##### DATA #####
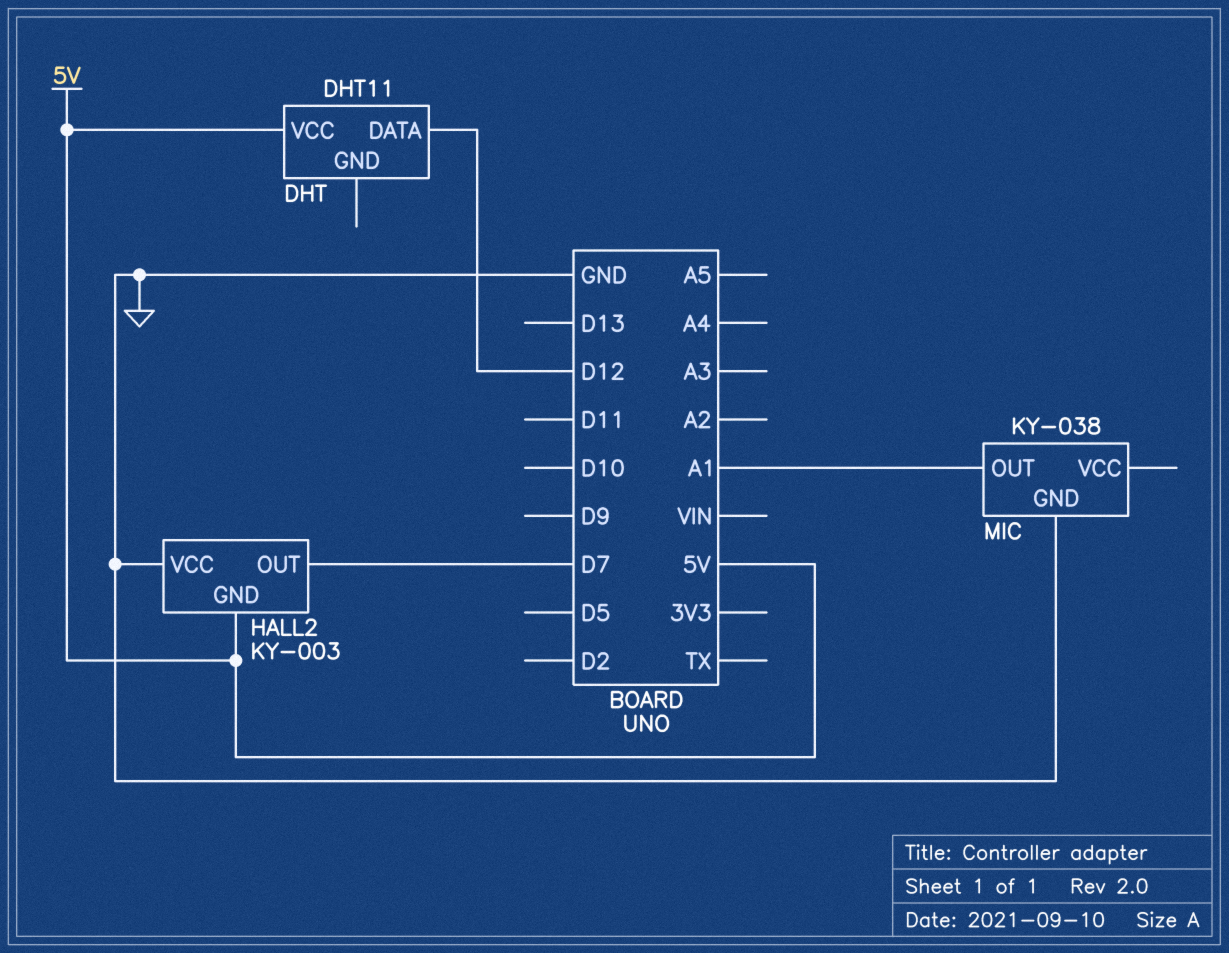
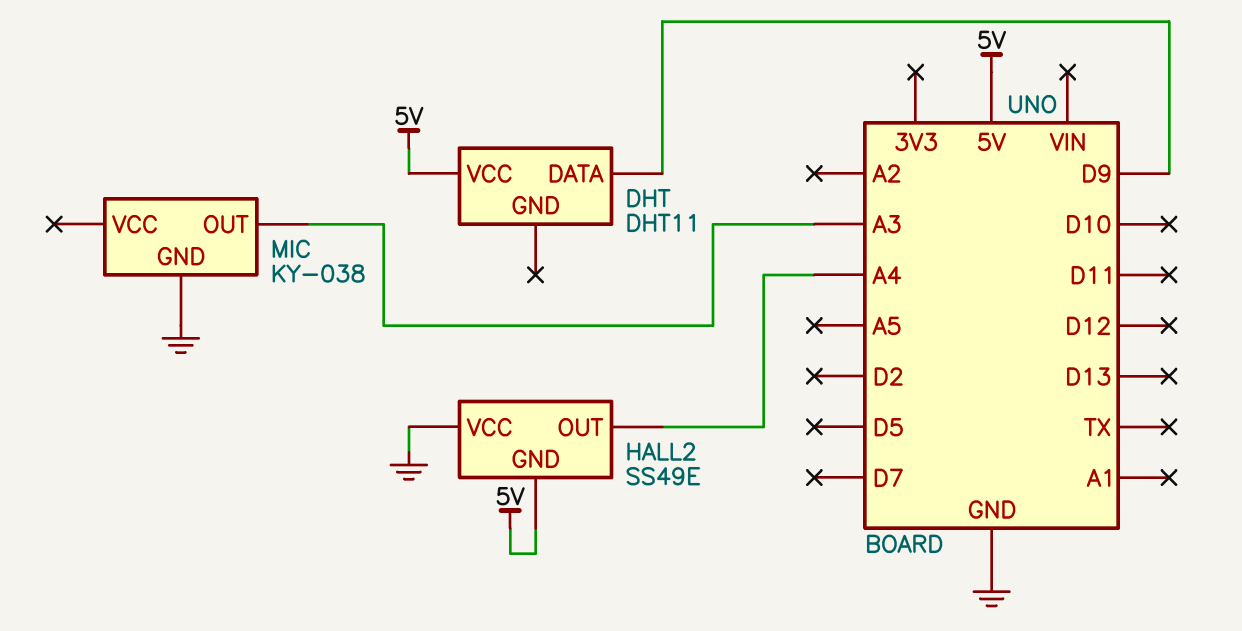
DHT pin DATA: D12 -> D9
HALL2: KY-003 -> SS49E
HALL2 pin OUT: D7 -> A4
MIC pin OUT: A1 -> A3

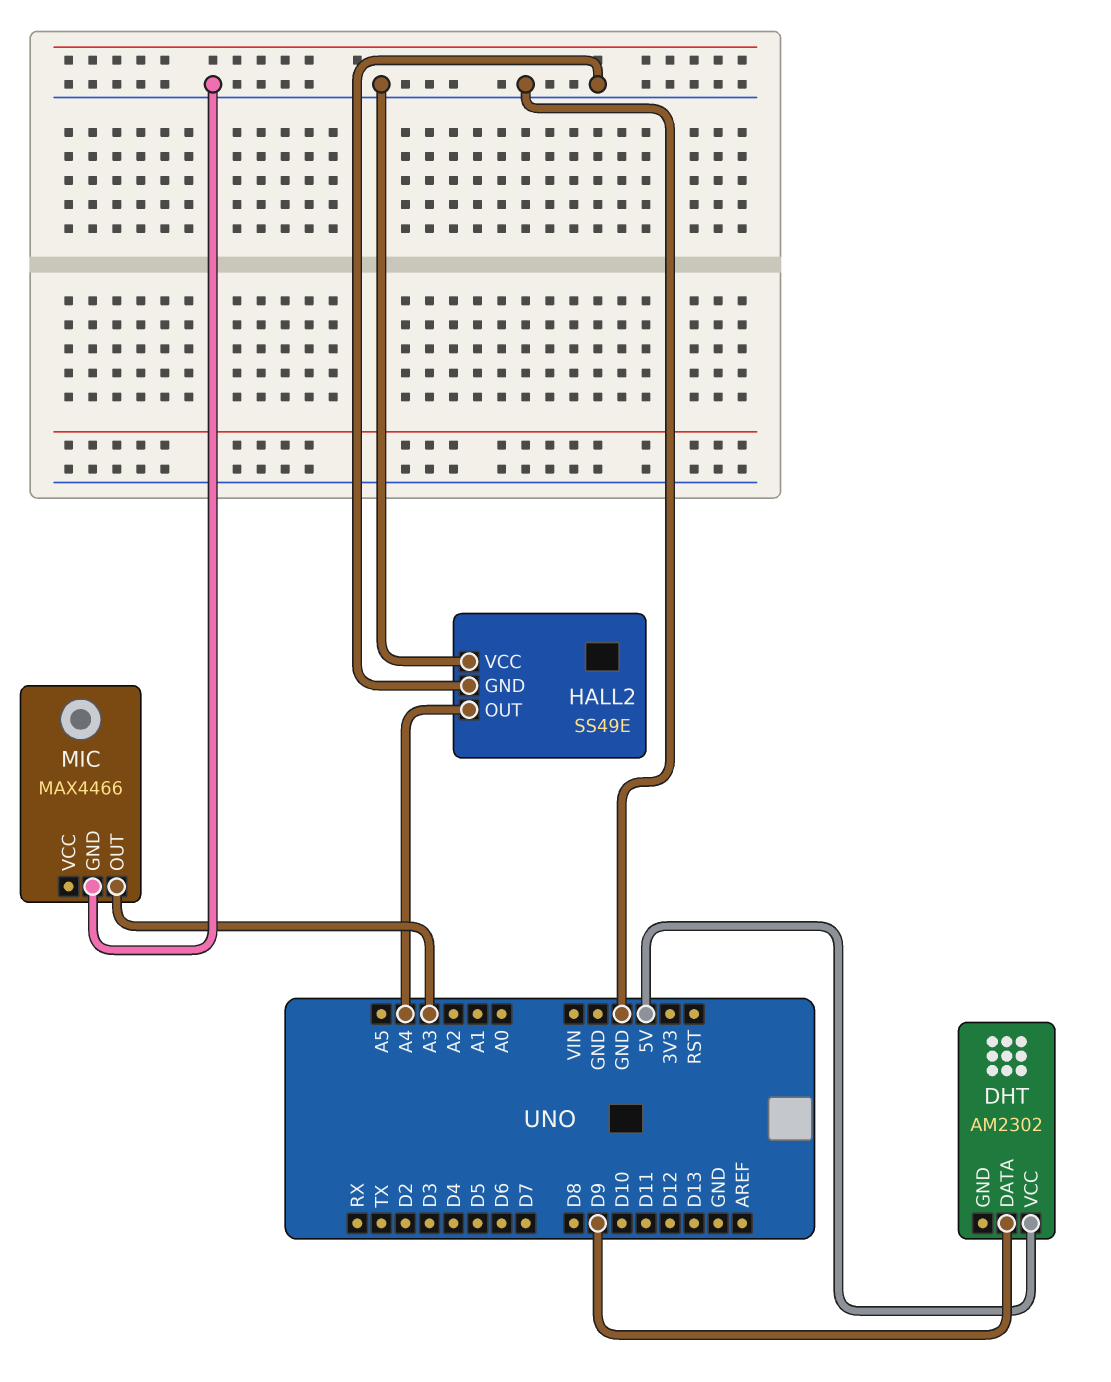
DHT: DHT11 -> AM2302
HALL2 pin GND: 5V -> GND
MIC: KY-038 -> MAX4466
#####
- **EXERCISE OBJECTIVE**:
The answer must be the exact lines from the line with "MIC pin OUT: A1 -> A3" to the final line of the data, both ends included, with no pictures.

- **EXERCISE RESULT**:
MIC pin OUT: A1 -> A3

DHT: DHT11 -> AM2302
HALL2 pin GND: 5V -> GND
MIC: KY-038 -> MAX4466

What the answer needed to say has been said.